Leave the pictures out. Return all other data exactly.

**RECORDED INFORMATION**.
◇ ◇ ◇

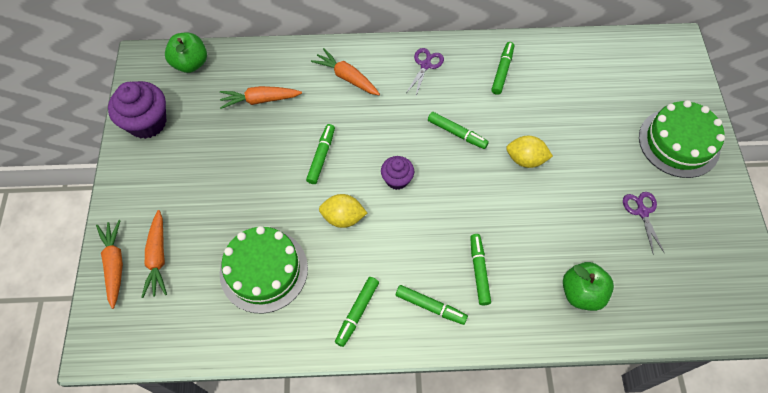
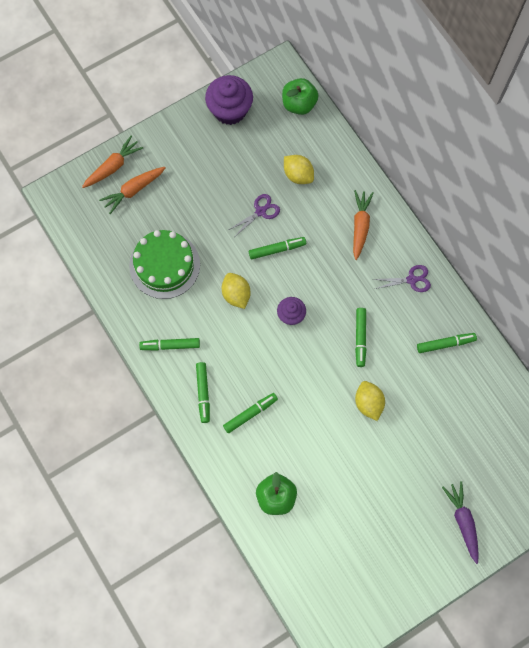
camera: 60 degrees right, 10 degrees up
(259, 100) = (298, 175): orange carrot -> yellow lemon
(642, 212) = (375, 515): purple scissors -> purple scissors (260, 211)
(679, 142) = (462, 521): green cake -> purple carrot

◇ ◇ ◇

**ANSWER BOX**.
camera: 60 degrees right, 10 degrees up
(259, 100) = (298, 175): orange carrot -> yellow lemon
(642, 212) = (375, 515): purple scissors -> purple scissors (260, 211)
(679, 142) = (462, 521): green cake -> purple carrot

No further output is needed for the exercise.